→ **TASK PROMPT**
Write out exactly the lines of the entries below from the one holding "camera: 20 degrees right, 0 degrees up" to the one holding "(811, 241) = (610, 307): purple", inclusive, and leave out all other lines.

→ **EXCERPTED RECORDS**

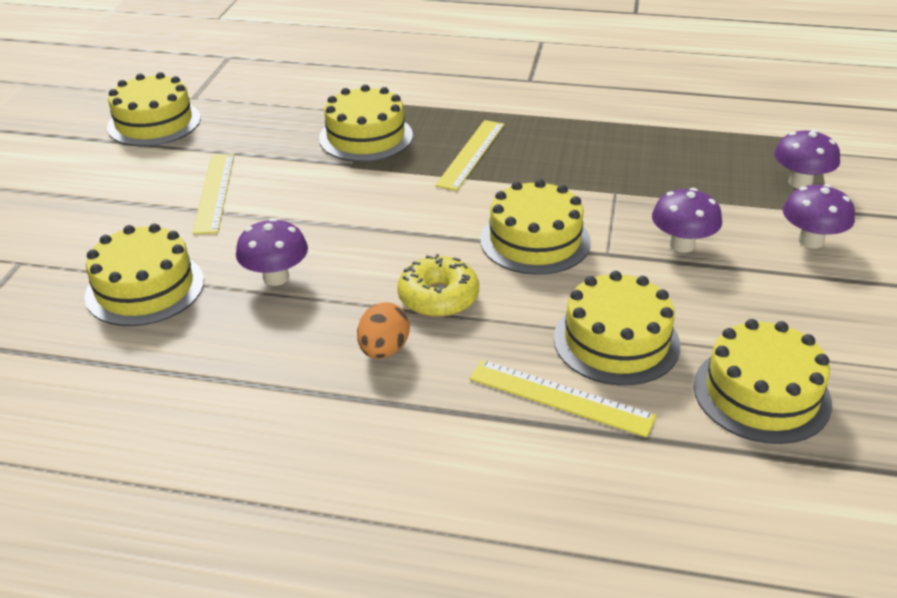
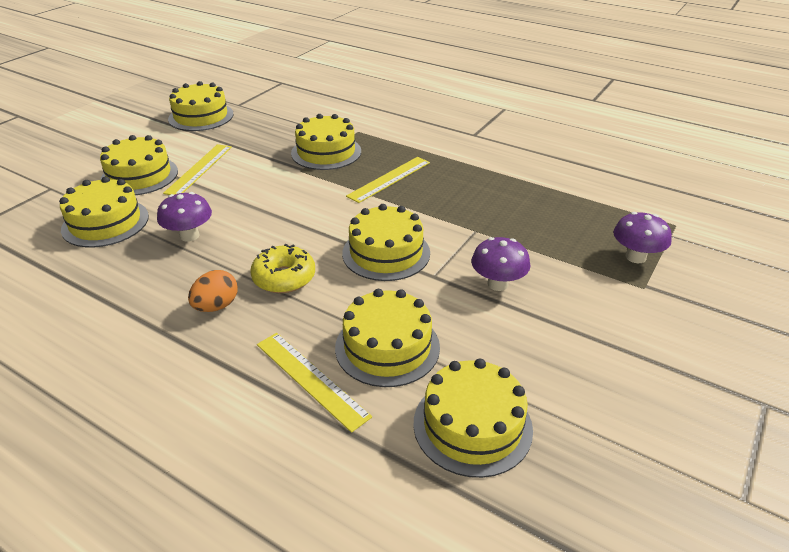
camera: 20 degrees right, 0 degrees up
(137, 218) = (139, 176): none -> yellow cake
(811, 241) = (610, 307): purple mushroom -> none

...

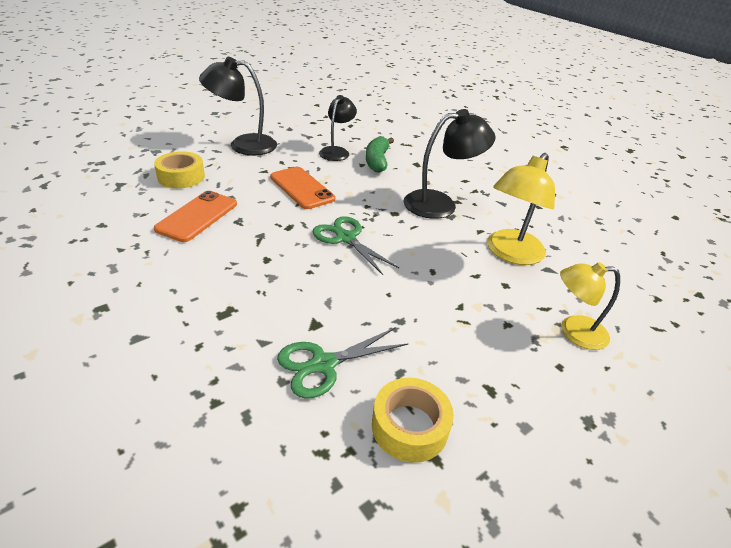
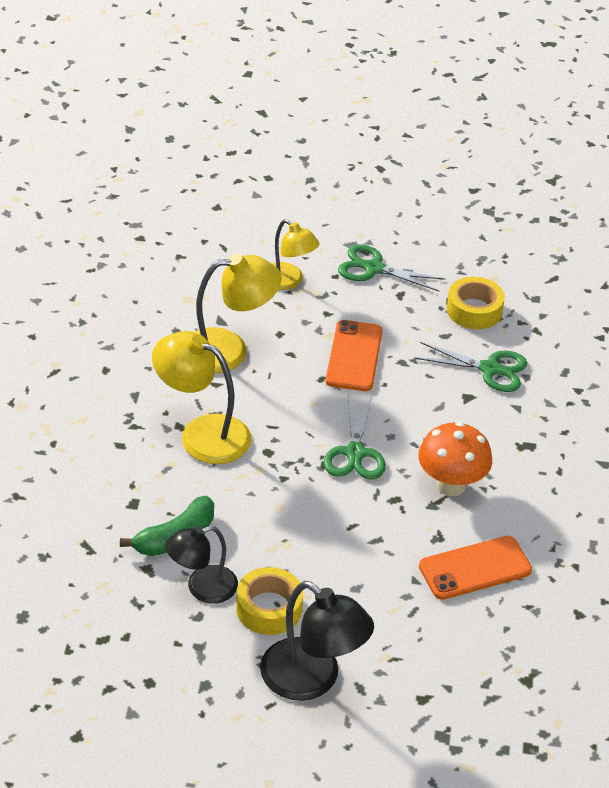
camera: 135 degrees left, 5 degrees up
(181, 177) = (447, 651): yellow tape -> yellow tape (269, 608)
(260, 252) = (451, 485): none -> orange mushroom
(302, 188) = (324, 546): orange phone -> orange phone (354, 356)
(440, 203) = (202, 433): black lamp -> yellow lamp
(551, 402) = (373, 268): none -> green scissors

--

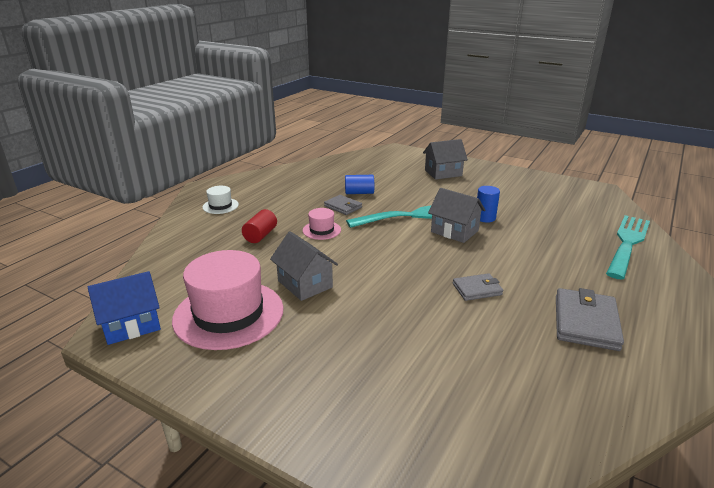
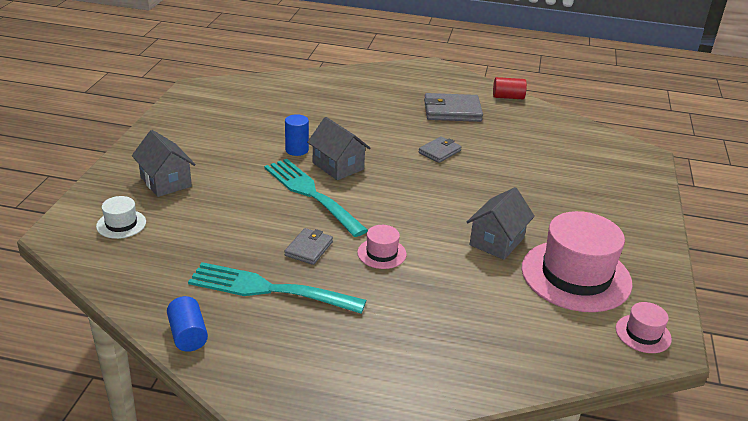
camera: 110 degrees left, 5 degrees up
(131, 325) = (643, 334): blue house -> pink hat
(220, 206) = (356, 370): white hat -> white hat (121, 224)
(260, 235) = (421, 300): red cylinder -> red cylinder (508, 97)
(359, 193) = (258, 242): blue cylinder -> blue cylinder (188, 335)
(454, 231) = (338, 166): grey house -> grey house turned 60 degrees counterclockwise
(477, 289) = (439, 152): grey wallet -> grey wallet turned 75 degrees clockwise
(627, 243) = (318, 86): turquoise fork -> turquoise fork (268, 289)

→ **EXPECTED ANSWER**
camera: 20 degrees right, 0 degrees up
(137, 218) = (139, 176): none -> yellow cake
(811, 241) = (610, 307): purple mushroom -> none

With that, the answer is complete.